→ Available records:

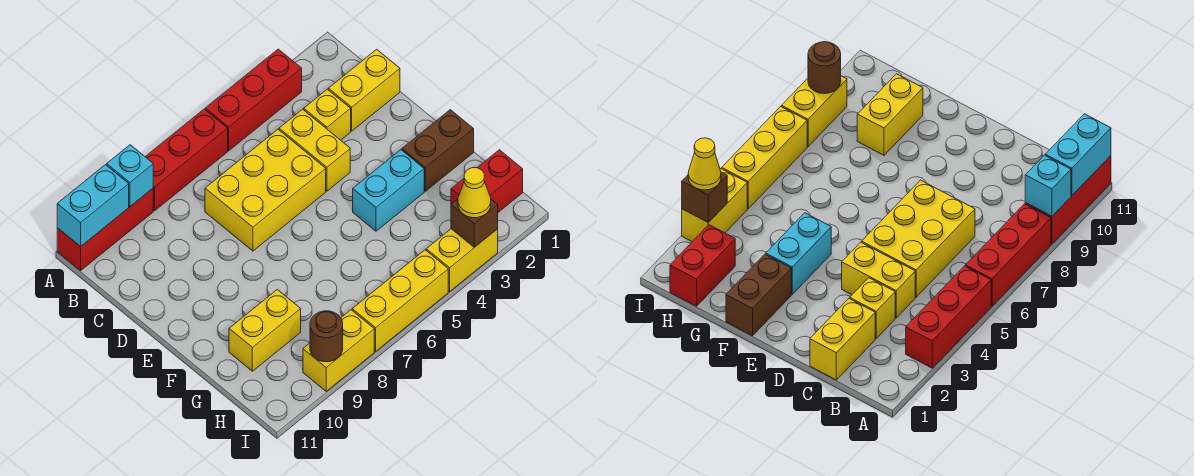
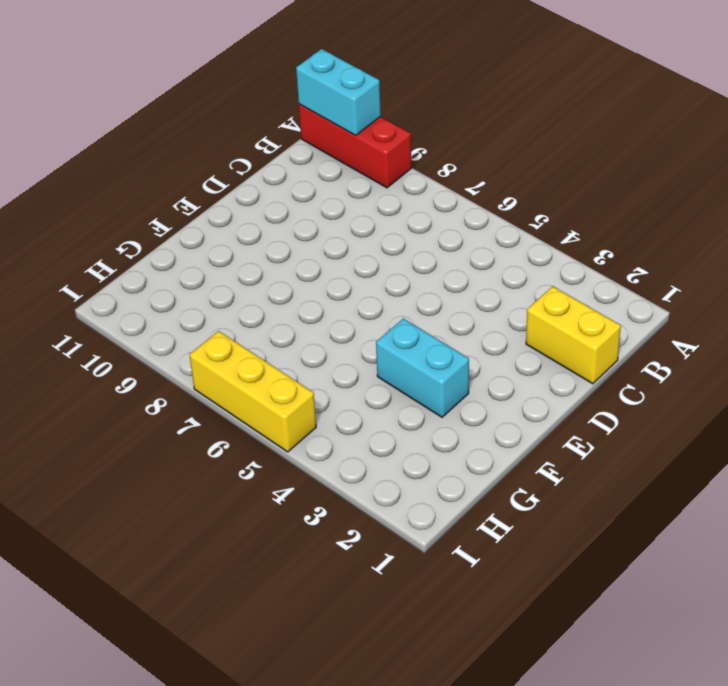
none -> red brick A3:A5 level 1
none -> red brick A6:A8 level 1
none -> yellow brick C3 level 1

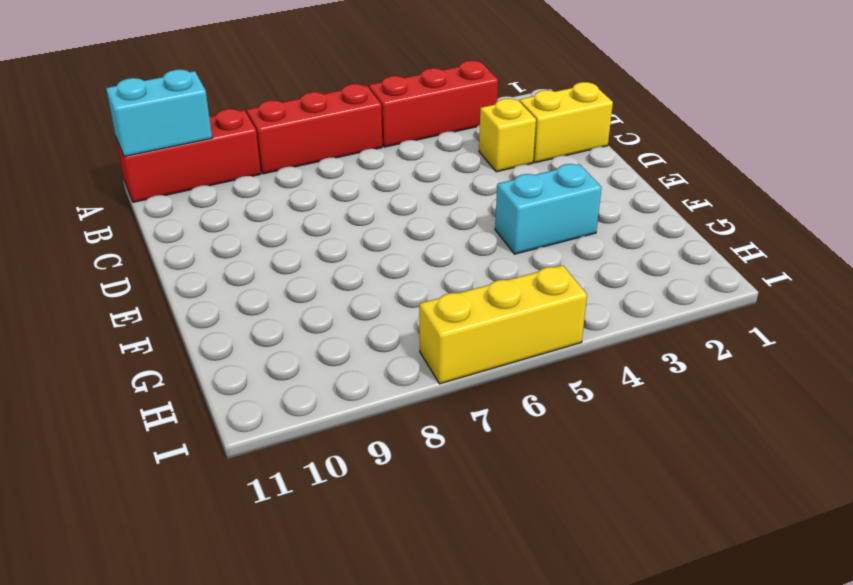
none -> yellow brick C4:D4 level 1
none -> yellow brick C5:D7 level 1
none -> brown brick F1:F2 level 1

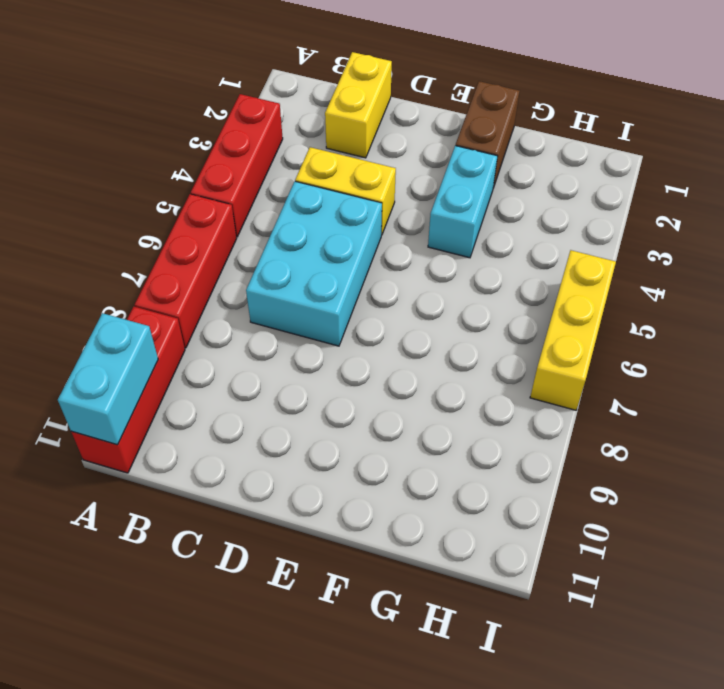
cyan brick C5:D7 level 1 -> yellow brick C5:D7 level 1
none -> yellow brick C3 level 1
none -> yellow brick G9:G10 level 1
none -> red brick H1:H2 level 1

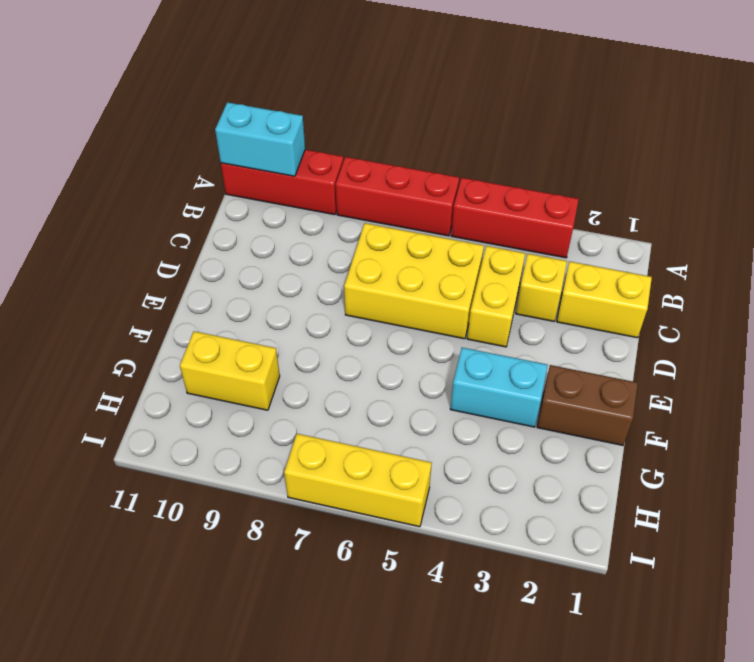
none -> red brick H1:H2 level 1
none -> yellow brick I3:I4 level 1
none -> yellow brick I8:I9 level 1

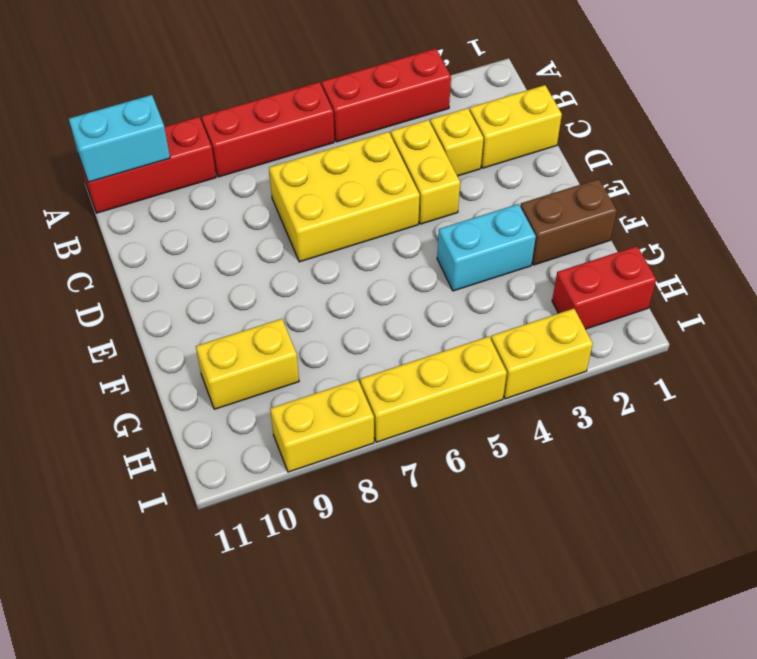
none -> cyan brick A9 level 2
none -> brown brick I3 level 2
none -> brown round brick I9 level 2

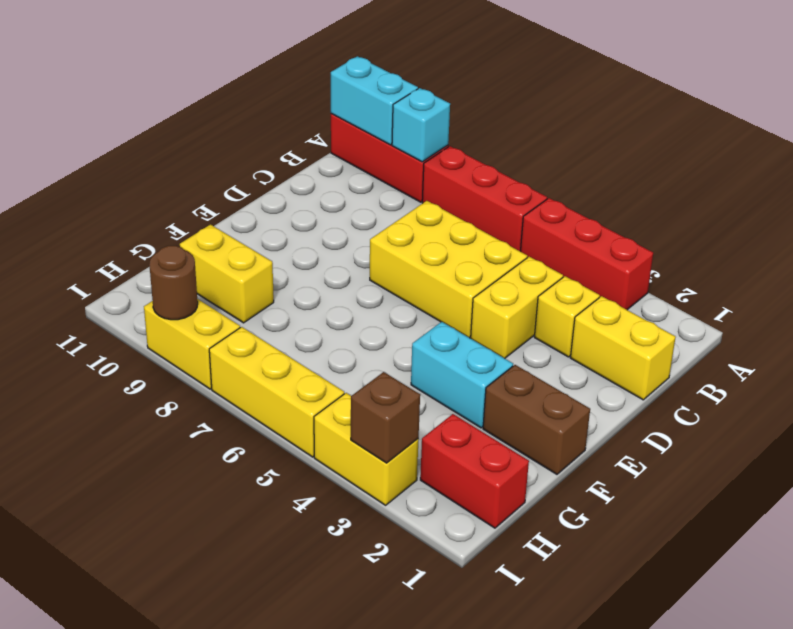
none -> yellow cone I3 level 3

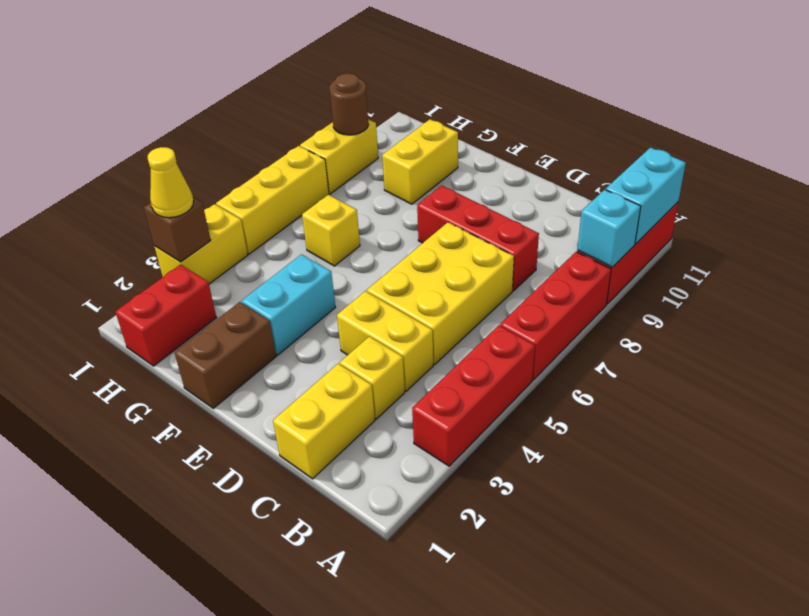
red brick C8:E8 level 1 -> none
yellow brick G6 level 1 -> none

→ Work request:
Where a line of the data holds "cyan", show that line.

→ Response to the task:
cyan brick C5:D7 level 1 -> yellow brick C5:D7 level 1
none -> cyan brick A9 level 2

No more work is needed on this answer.